• **Assignment**
Every line of the records below from the line with "green box: 1 -> 2" up to and including the line with "yellow can: 4 -> 3" must be reproduced exactly, and no line outside that range.

• **Records for this task**
+ + + + +

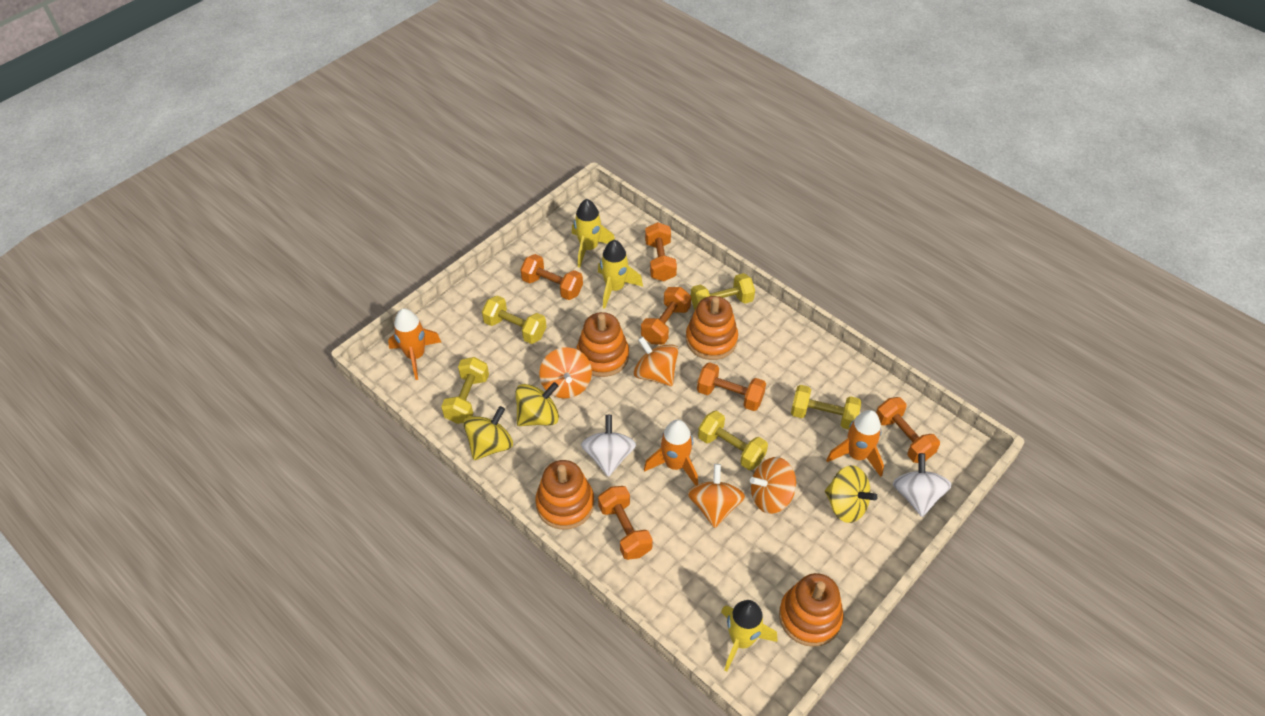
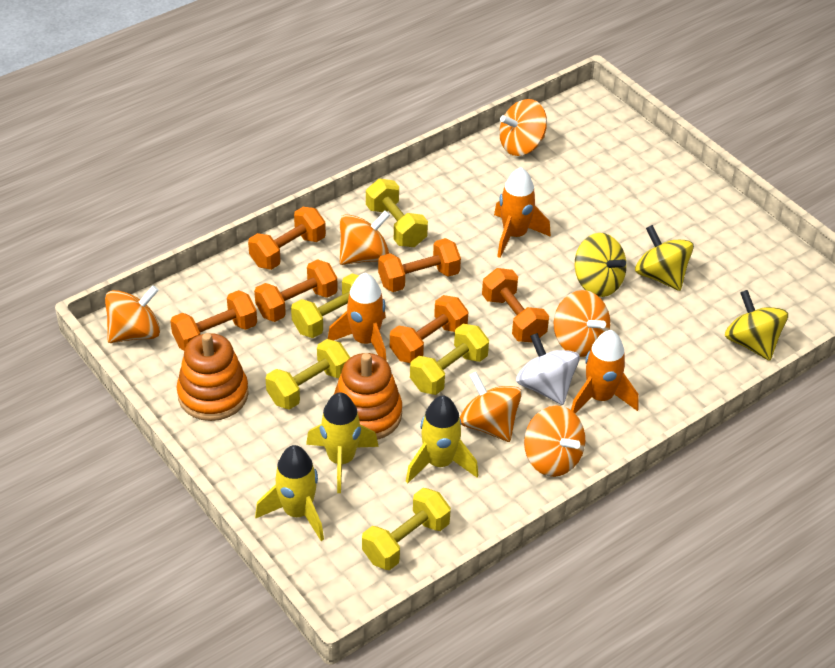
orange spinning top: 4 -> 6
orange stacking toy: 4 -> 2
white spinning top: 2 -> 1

+ + + + +

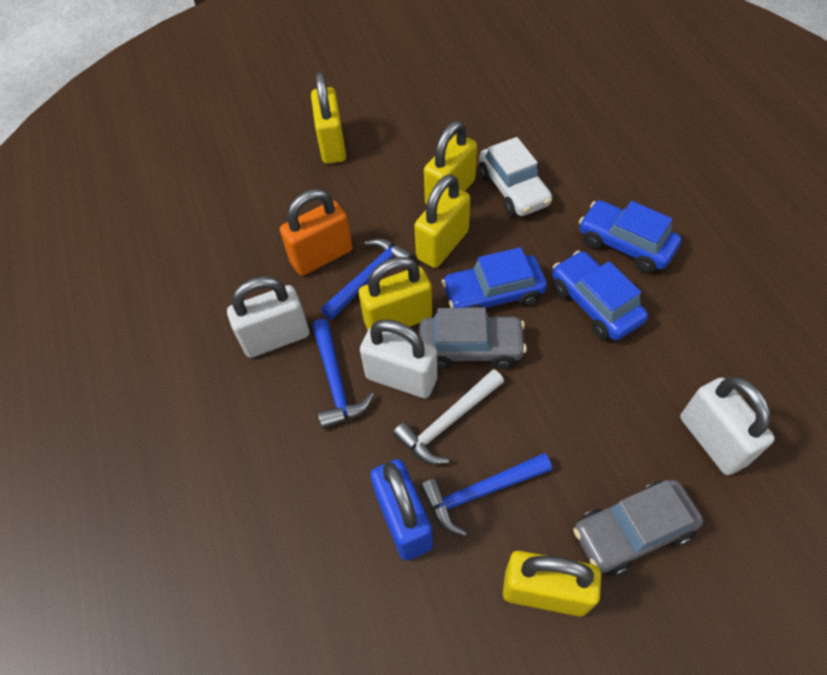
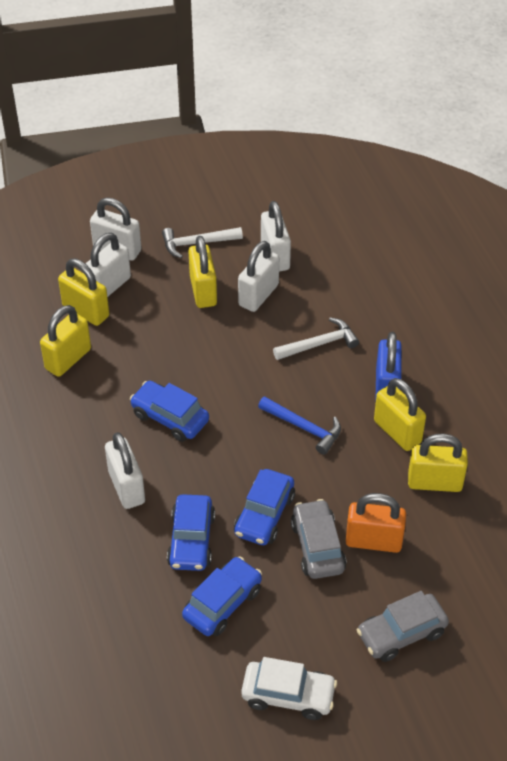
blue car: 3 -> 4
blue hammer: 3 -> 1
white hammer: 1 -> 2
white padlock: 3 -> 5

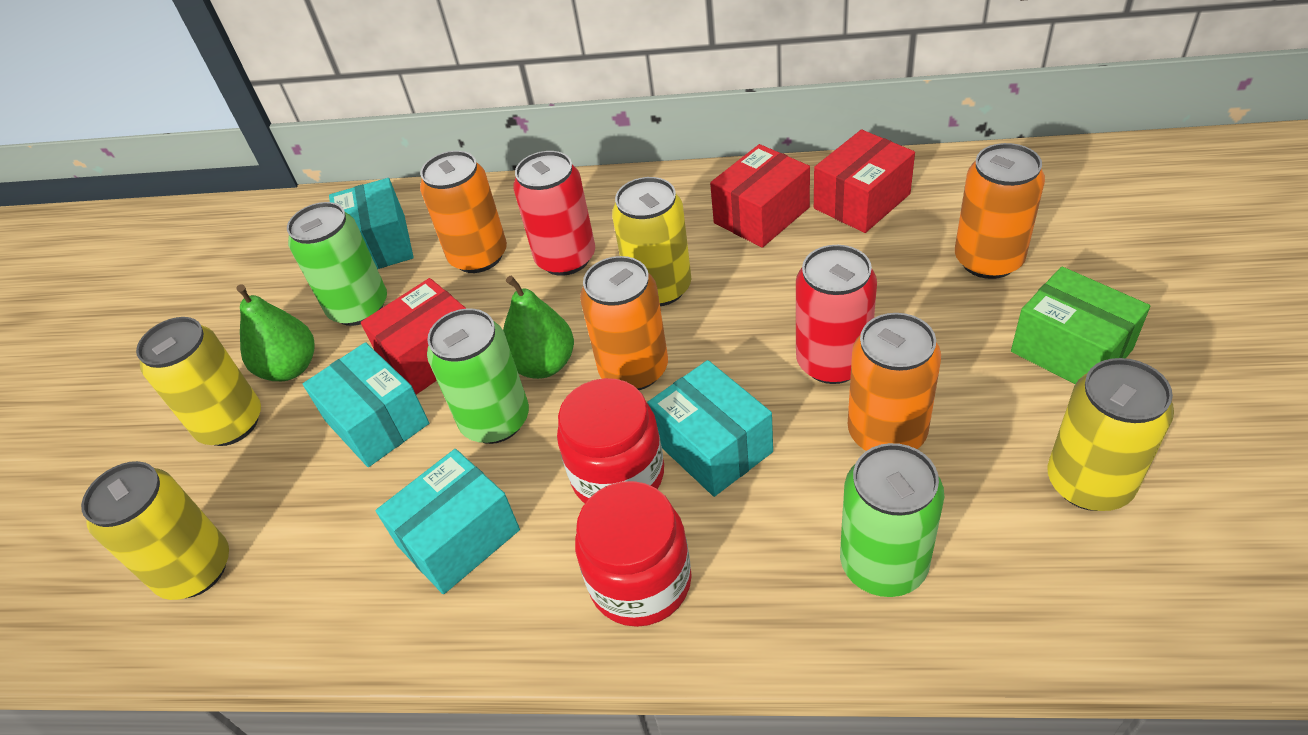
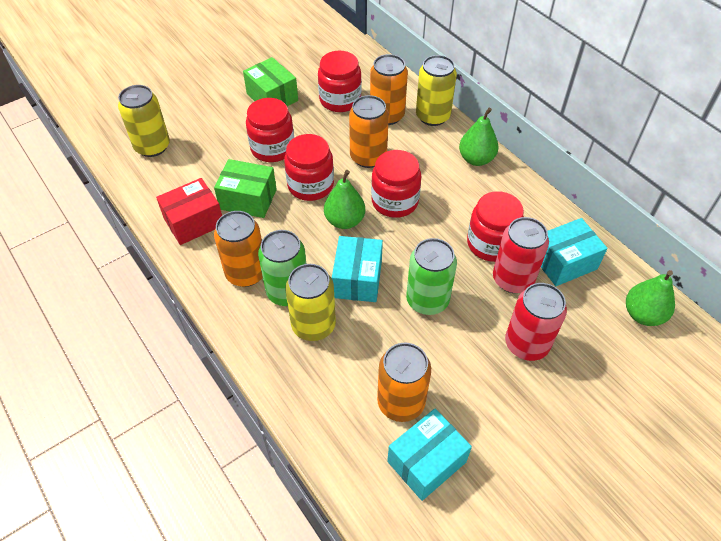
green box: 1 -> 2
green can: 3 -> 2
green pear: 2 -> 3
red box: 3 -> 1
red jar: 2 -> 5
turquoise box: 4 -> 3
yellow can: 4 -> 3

+ + + + +

• **Result below**
green box: 1 -> 2
green can: 3 -> 2
green pear: 2 -> 3
red box: 3 -> 1
red jar: 2 -> 5
turquoise box: 4 -> 3
yellow can: 4 -> 3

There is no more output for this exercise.